[START SUPPLIED MATERIAL]

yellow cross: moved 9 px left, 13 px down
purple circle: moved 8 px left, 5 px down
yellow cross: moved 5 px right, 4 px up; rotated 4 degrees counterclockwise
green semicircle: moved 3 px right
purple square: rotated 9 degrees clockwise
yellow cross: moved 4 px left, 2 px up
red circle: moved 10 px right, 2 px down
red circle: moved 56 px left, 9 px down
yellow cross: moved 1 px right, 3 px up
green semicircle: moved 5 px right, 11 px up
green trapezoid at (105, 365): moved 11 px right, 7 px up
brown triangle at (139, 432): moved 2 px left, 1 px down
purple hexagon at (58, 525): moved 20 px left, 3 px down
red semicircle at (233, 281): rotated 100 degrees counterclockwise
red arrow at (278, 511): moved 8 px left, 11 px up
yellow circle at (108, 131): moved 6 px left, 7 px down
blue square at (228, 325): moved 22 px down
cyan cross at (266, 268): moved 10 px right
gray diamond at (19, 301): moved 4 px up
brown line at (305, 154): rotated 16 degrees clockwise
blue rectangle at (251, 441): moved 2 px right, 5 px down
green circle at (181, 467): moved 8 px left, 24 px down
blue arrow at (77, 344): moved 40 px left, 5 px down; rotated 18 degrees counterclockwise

[END SUPPLIED MATERIAL]
[START SUPPLIED MATERIAL]

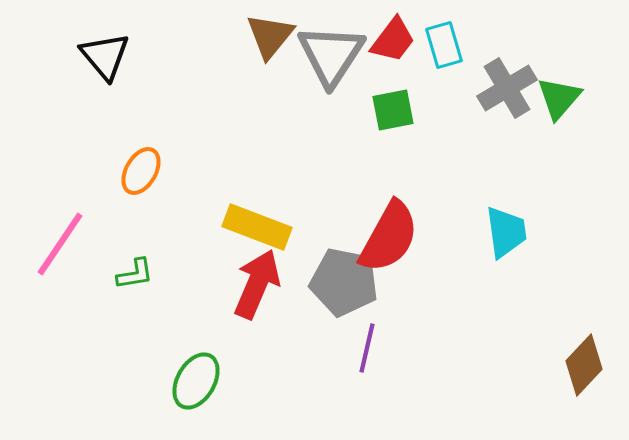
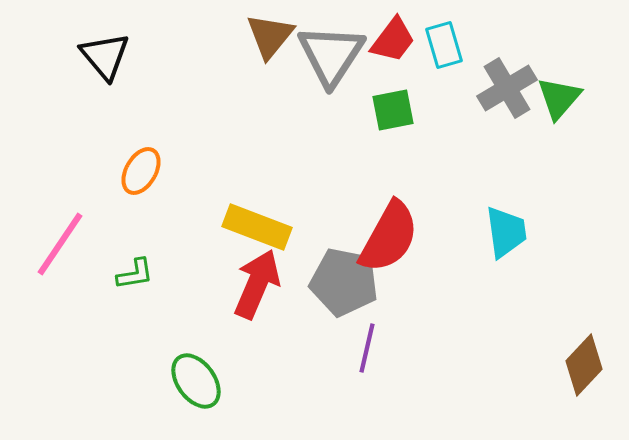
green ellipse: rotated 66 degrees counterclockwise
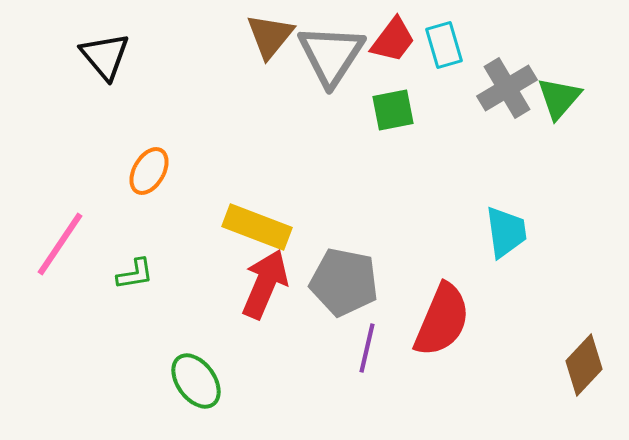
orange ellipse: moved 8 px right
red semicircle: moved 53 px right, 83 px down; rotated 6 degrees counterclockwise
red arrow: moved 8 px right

[END SUPPLIED MATERIAL]
[START SUPPLIED MATERIAL]

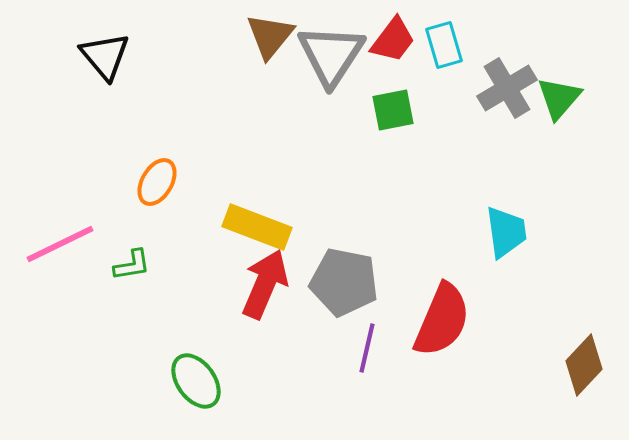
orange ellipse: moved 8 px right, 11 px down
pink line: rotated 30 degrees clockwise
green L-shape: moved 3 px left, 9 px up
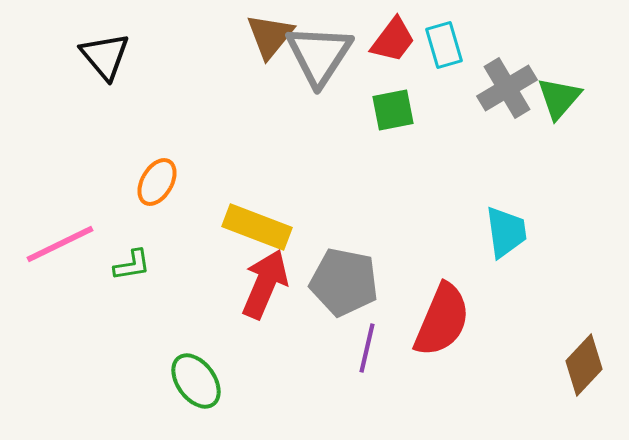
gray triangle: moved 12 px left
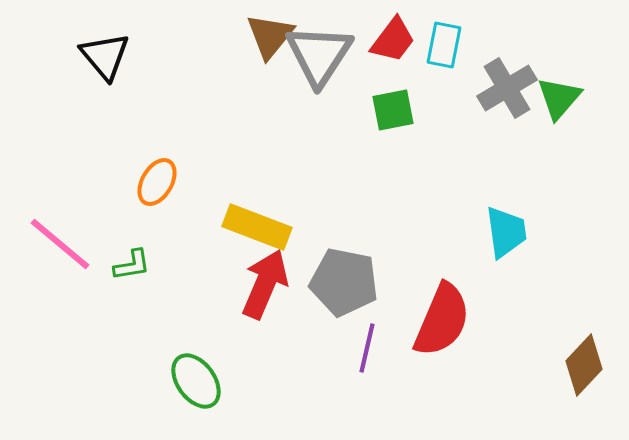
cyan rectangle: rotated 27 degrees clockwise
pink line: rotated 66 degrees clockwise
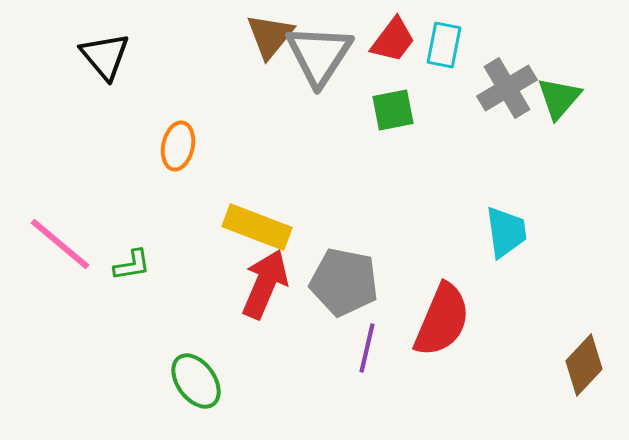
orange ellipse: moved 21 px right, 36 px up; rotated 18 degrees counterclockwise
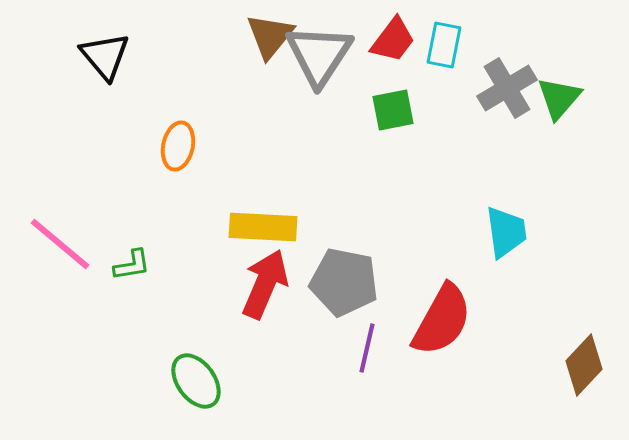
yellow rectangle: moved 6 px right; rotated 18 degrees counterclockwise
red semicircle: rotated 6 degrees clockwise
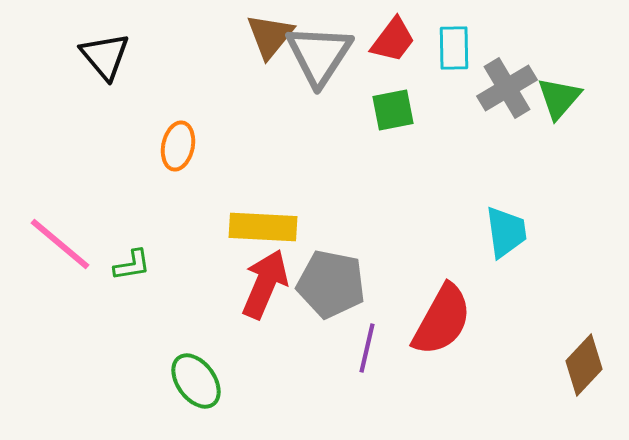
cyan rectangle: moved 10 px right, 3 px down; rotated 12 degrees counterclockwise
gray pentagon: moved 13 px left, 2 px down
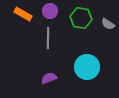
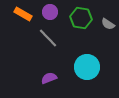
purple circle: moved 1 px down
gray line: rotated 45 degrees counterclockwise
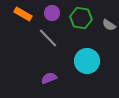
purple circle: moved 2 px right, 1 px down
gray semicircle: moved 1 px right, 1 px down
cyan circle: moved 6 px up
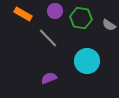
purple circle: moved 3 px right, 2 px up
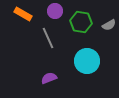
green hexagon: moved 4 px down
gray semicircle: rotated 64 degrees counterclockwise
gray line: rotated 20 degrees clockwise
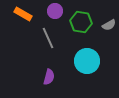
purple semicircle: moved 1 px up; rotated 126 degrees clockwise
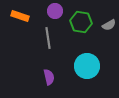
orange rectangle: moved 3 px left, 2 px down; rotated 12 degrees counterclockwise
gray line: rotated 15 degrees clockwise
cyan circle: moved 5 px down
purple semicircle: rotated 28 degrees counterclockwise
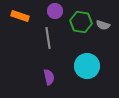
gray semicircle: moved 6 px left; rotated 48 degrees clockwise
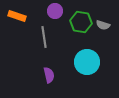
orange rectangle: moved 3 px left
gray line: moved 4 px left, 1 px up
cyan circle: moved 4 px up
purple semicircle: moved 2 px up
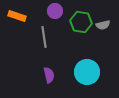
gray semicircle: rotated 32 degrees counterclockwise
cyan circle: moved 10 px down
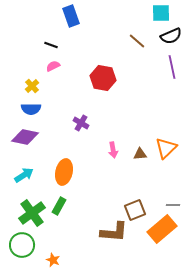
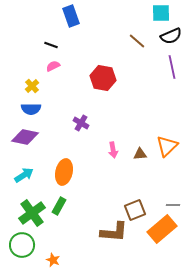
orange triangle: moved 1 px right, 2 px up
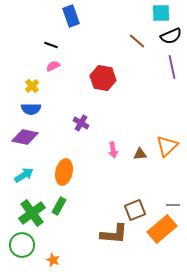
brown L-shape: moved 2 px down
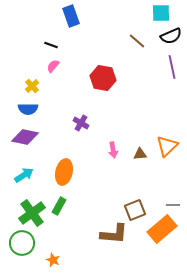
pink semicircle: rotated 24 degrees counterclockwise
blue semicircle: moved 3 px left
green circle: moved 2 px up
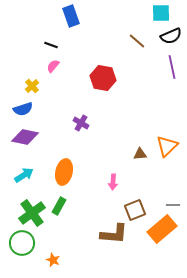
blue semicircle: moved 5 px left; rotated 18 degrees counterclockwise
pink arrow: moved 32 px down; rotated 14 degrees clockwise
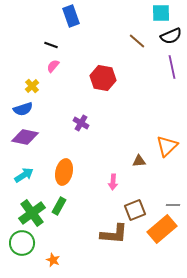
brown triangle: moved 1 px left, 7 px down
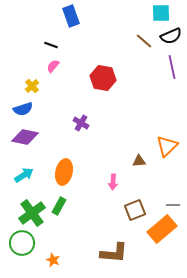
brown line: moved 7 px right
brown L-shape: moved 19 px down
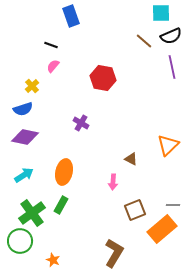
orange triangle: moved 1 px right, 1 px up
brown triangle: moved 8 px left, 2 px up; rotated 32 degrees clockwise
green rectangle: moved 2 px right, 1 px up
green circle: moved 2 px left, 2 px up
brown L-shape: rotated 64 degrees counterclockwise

[END SUPPLIED MATERIAL]

**STATED EXERCISE**
Count the lines in the records above that contain the string "triangle", treating case as significant. Reply with the number alone.

**SOLUTION TO THIS TASK**
6